[Given entries — start]
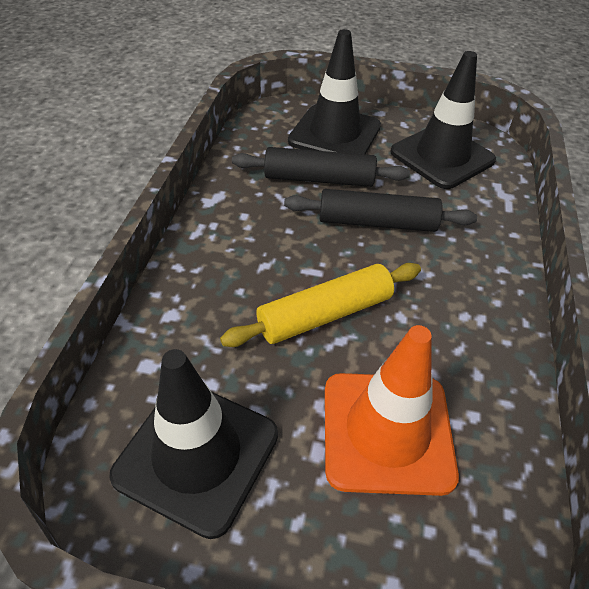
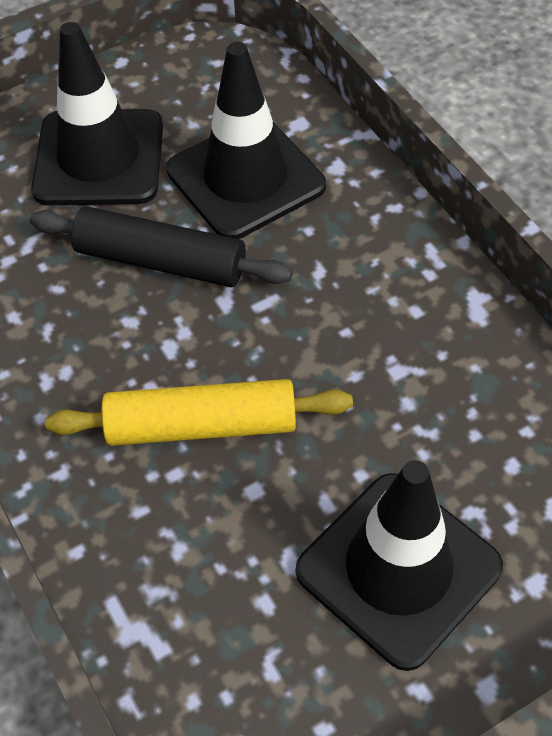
black rolling pin: [232,147,410,187] [284,189,477,232] = 2 -> [29,206,292,287] = 1
orange traffic cone: [325,325,459,496] = 1 -> none = 0

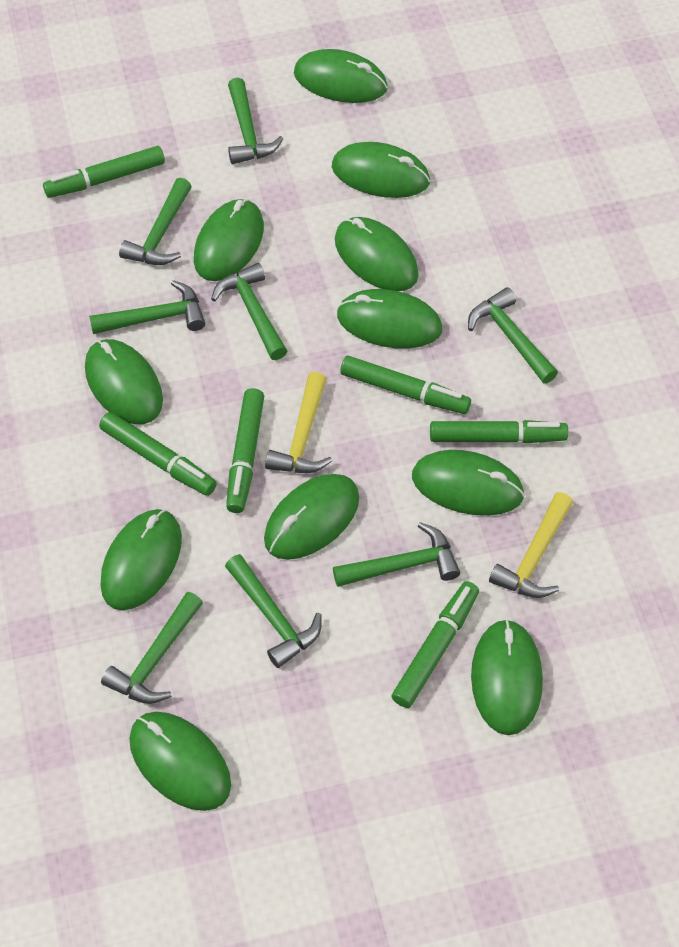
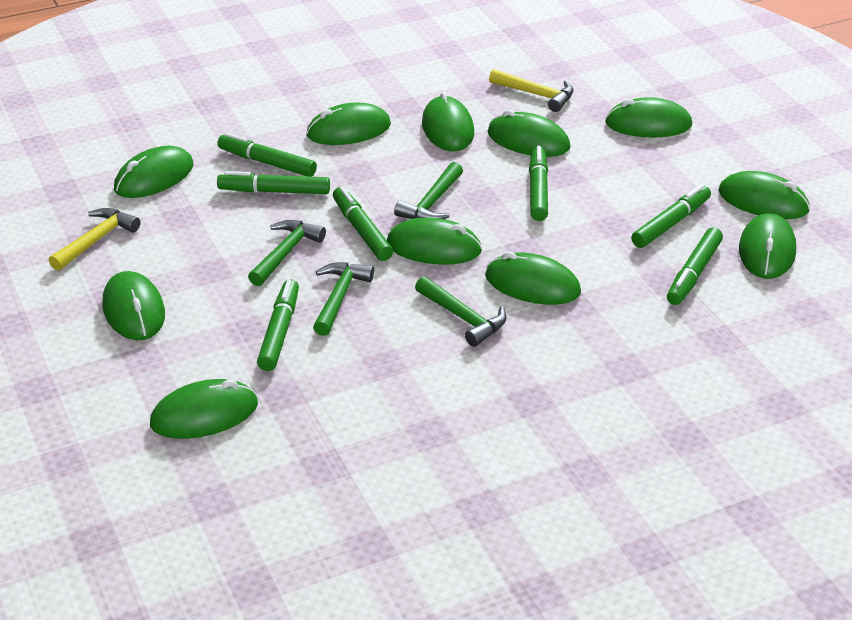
green hammer: [89,280,205,334] [101,592,203,704] [119,178,192,265] [211,263,287,360] [225,554,322,668] [228,78,283,164] [333,522,460,587] [468,287,558,384] = 8 -> [248,220,326,286] [313,262,374,336] [394,162,463,219] [415,276,506,347] = 4
green marker: [43,146,165,198] [99,412,217,496] [226,388,264,513] [340,356,471,414] [391,581,479,708] [430,420,568,443] = 6 -> [217,133,317,177] [217,171,330,194] [257,279,299,371] [333,186,393,261] [529,146,548,221] [631,184,711,248] [667,228,723,305] = 7

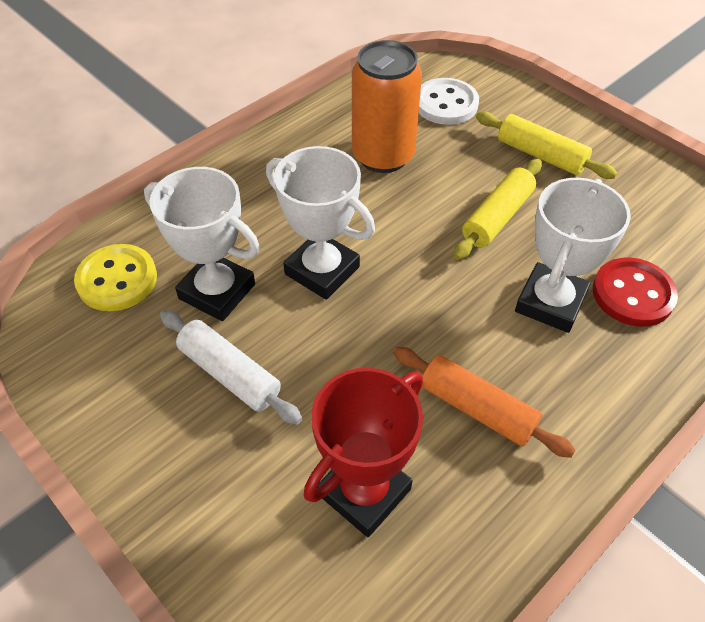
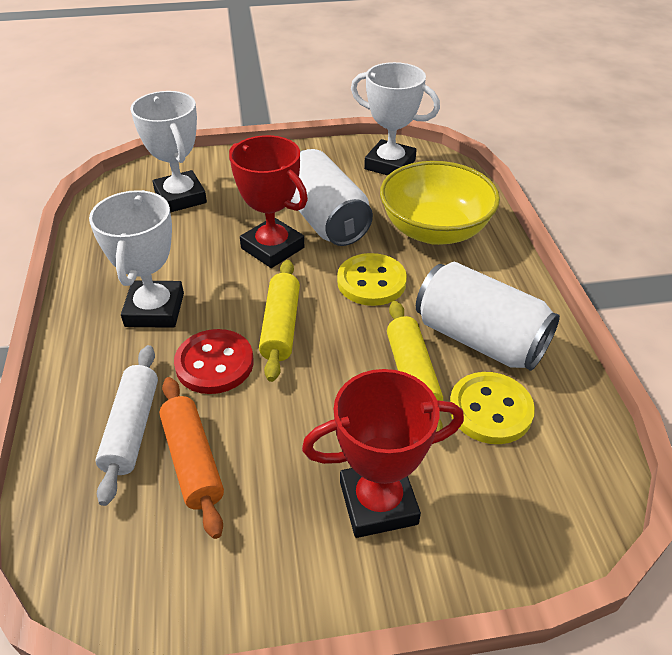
orange can: [352,40,422,173] = 1 -> none = 0
red trophy: [304,368,423,537] = 1 -> [229,135,308,268] [302,369,464,538] = 2
white button: [419,78,479,125] = 1 -> none = 0
white can: none = 0 -> [291,149,373,246] [416,262,560,371] = 2
yellow bowl: none = 0 -> [380,161,500,245] = 1
yellow button: [74,244,157,311] = 1 -> [337,253,407,306] [450,372,535,444] = 2

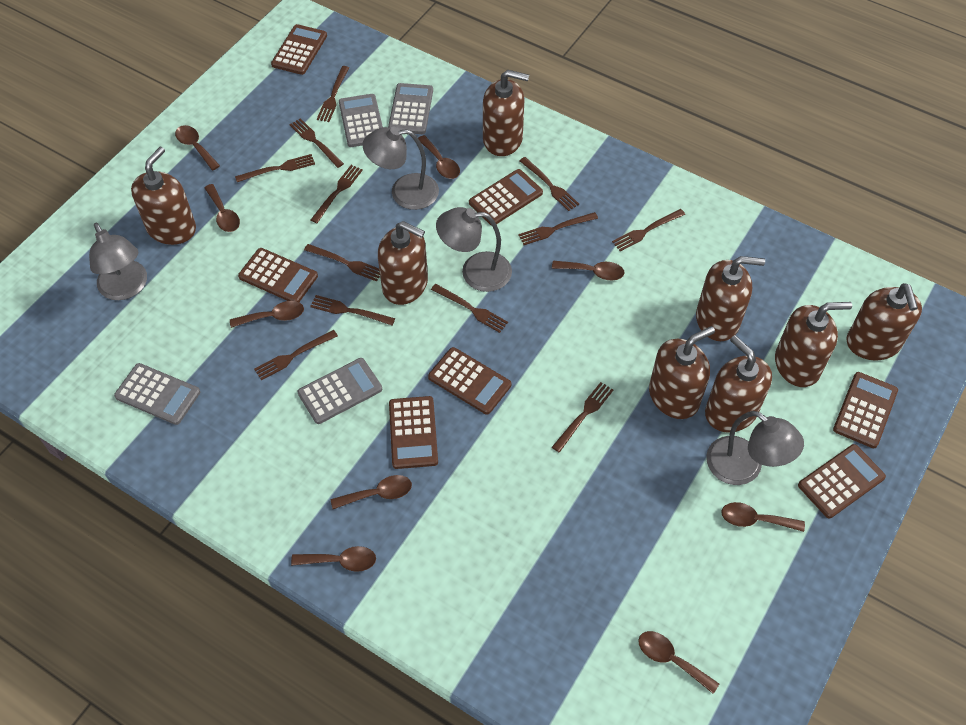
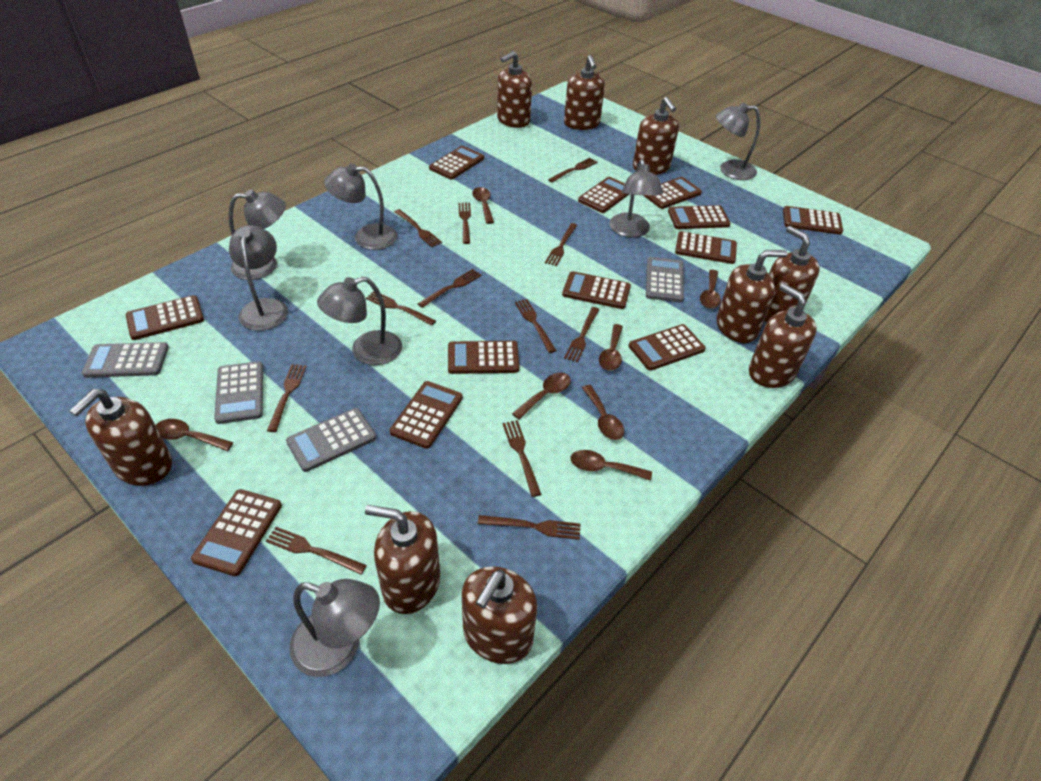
brown calculator: [238,248,318,302] [271,24,327,75] [389,396,438,469] [428,347,511,415] [469,169,543,225] [798,444,886,518] [833,372,898,448] = 7 -> [126,295,204,340] [191,489,282,576] [390,381,463,449] [429,146,484,179] [448,341,519,374] [562,271,631,309] [578,177,629,213] [629,324,706,371] [643,177,702,209] [668,205,731,229] [675,231,737,264] [783,206,843,235] = 12
brown soap dispenser: [131,147,196,245] [378,221,428,305] [483,70,529,156] [649,326,715,419] [696,256,765,341] [705,335,772,433] [775,302,852,387] [846,283,922,360] = 8 -> [70,389,172,486] [365,505,440,614] [461,566,537,664] [497,51,532,128] [564,55,605,130] [633,97,679,175] [716,250,787,343] [749,284,817,388] [764,226,820,322] = 9
brown spoon: [175,125,220,171] [204,184,240,232] [230,301,304,328] [291,546,376,572] [331,475,412,509] [418,135,460,179] [552,261,625,280] [638,631,719,694] [721,502,805,532] = 9 -> [156,419,233,451] [472,187,494,224] [512,372,571,420] [571,450,652,481] [582,385,624,440] [599,324,623,371] [700,270,721,309] = 7
grey lamp: [89,222,147,300] [362,127,439,210] [436,207,512,292] [706,411,804,485] = 4 -> [229,189,286,280] [229,225,288,331] [289,579,380,677] [317,277,402,365] [324,163,397,250] [610,159,663,237] [716,103,760,180] = 7

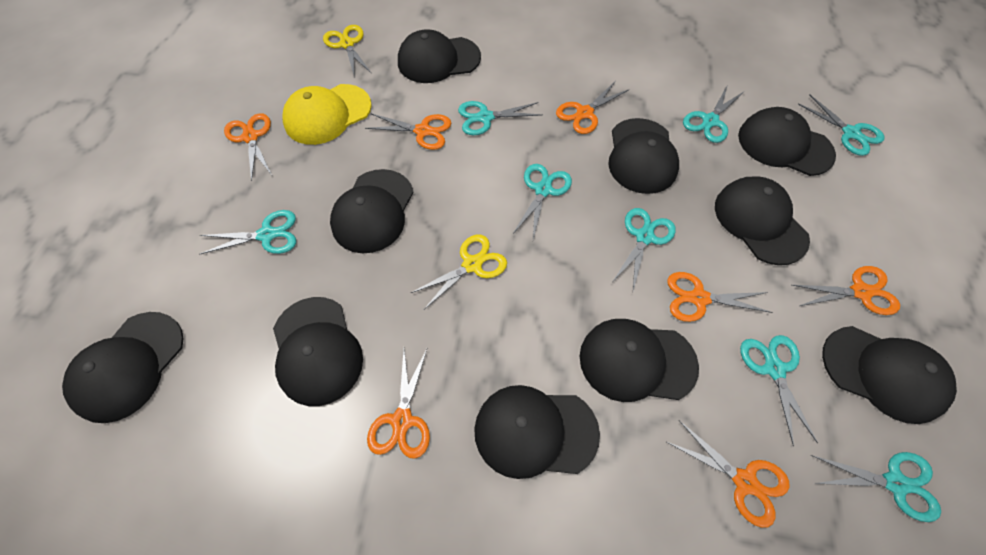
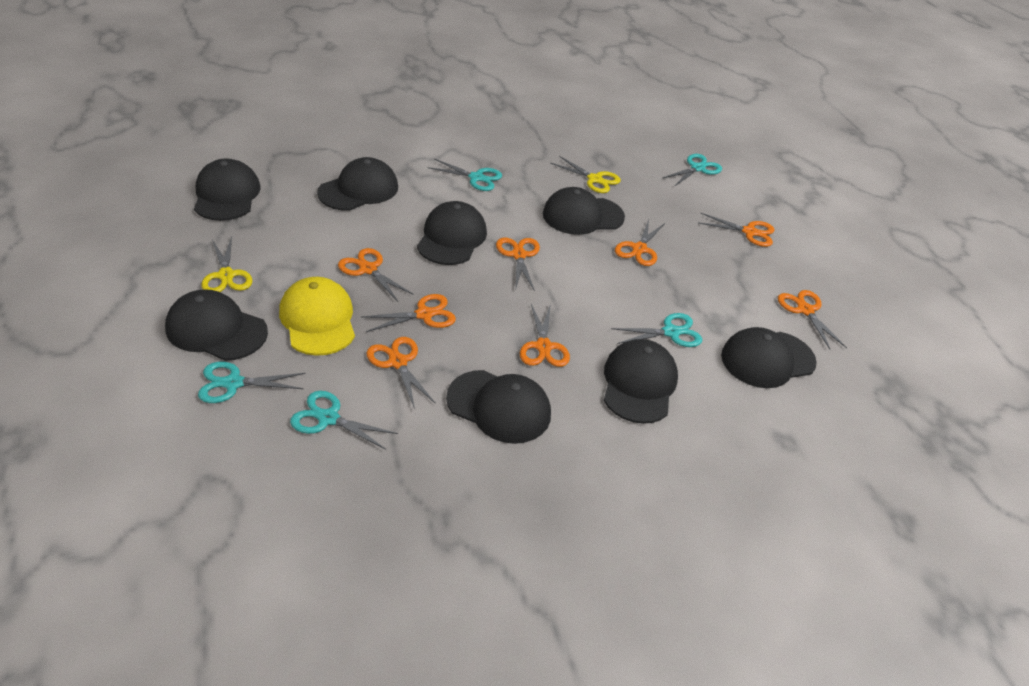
black cap: [62,312,184,423] [273,297,363,406] [330,169,414,253] [398,29,481,83] [474,385,600,479] [580,319,699,402] [608,118,679,194] [715,177,810,265] [738,107,836,176] [822,326,957,424] = 10 -> [165,289,268,361] [194,158,261,221] [317,157,398,211] [417,201,487,265] [446,370,551,444] [543,187,625,235] [604,339,678,424] [721,327,817,388] = 8
orange scissors: [224,113,272,181] [365,114,451,150] [367,349,430,459] [556,81,630,134] [667,272,773,322] [667,420,790,528] [792,266,900,315] = 7 -> [338,248,414,302] [362,294,456,332] [367,337,436,409] [496,238,540,291] [520,304,570,367] [615,219,665,266] [699,213,774,247] [778,290,847,350] = 8
turquoise scissors: [199,210,296,255] [458,101,542,135] [513,164,572,239] [613,208,676,290] [683,84,745,143] [740,335,818,446] [798,95,885,156] [811,452,941,522] = 8 -> [198,362,306,403] [290,391,398,450] [427,159,502,191] [611,313,702,347] [663,154,722,187] = 5

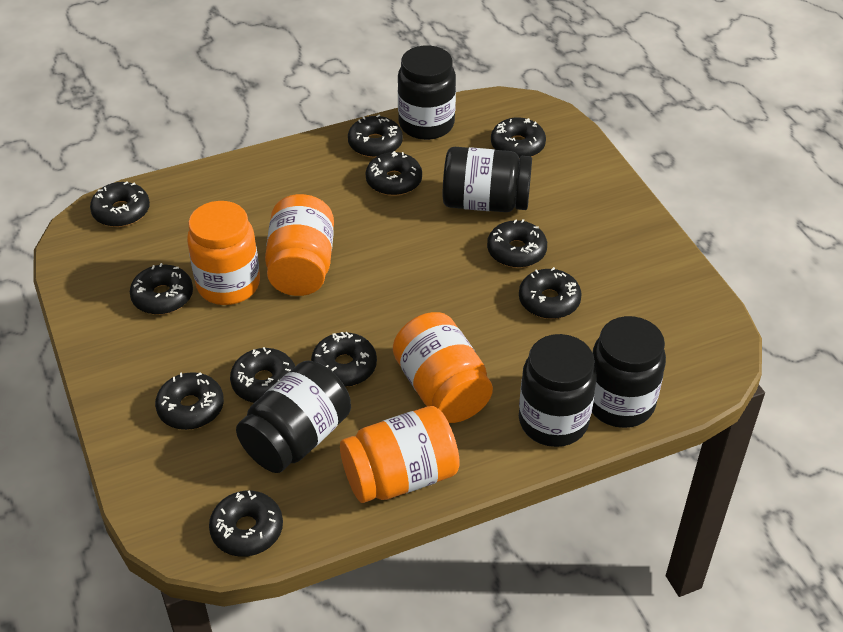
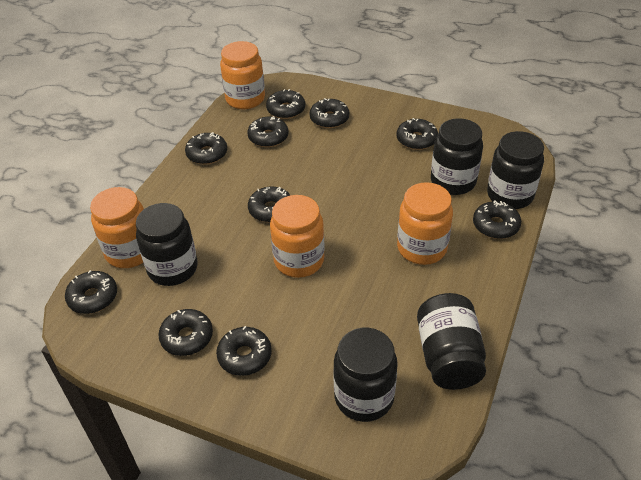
black donut: [90,181,150,227] [130,263,193,315] [155,372,224,430] [209,490,283,557] [230,347,295,403] [311,332,377,387] [348,115,403,158] [366,151,422,196] [487,219,547,268] [491,117,546,159] [519,267,582,319] = 11 -> [65,270,117,314] [158,309,213,356] [185,132,227,164] [216,326,272,376] [247,116,288,147] [248,186,290,222] [266,89,305,119] [309,98,349,128] [396,118,438,150] [473,201,521,239] = 10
[Given entries — finish]
Problem requirements:
Exact copy required, pictures excluded: the lines from the one holding "turquoise scissors: [199,210,296,255]" through the last line of the data, both ends included.

Solution below:
turquoise scissors: [199,210,296,255] [458,101,542,135] [513,164,572,239] [613,208,676,290] [683,84,745,143] [740,335,818,446] [798,95,885,156] [811,452,941,522] = 8 -> [198,362,306,403] [290,391,398,450] [427,159,502,191] [611,313,702,347] [663,154,722,187] = 5

black donut: [90,181,150,227] [130,263,193,315] [155,372,224,430] [209,490,283,557] [230,347,295,403] [311,332,377,387] [348,115,403,158] [366,151,422,196] [487,219,547,268] [491,117,546,159] [519,267,582,319] = 11 -> [65,270,117,314] [158,309,213,356] [185,132,227,164] [216,326,272,376] [247,116,288,147] [248,186,290,222] [266,89,305,119] [309,98,349,128] [396,118,438,150] [473,201,521,239] = 10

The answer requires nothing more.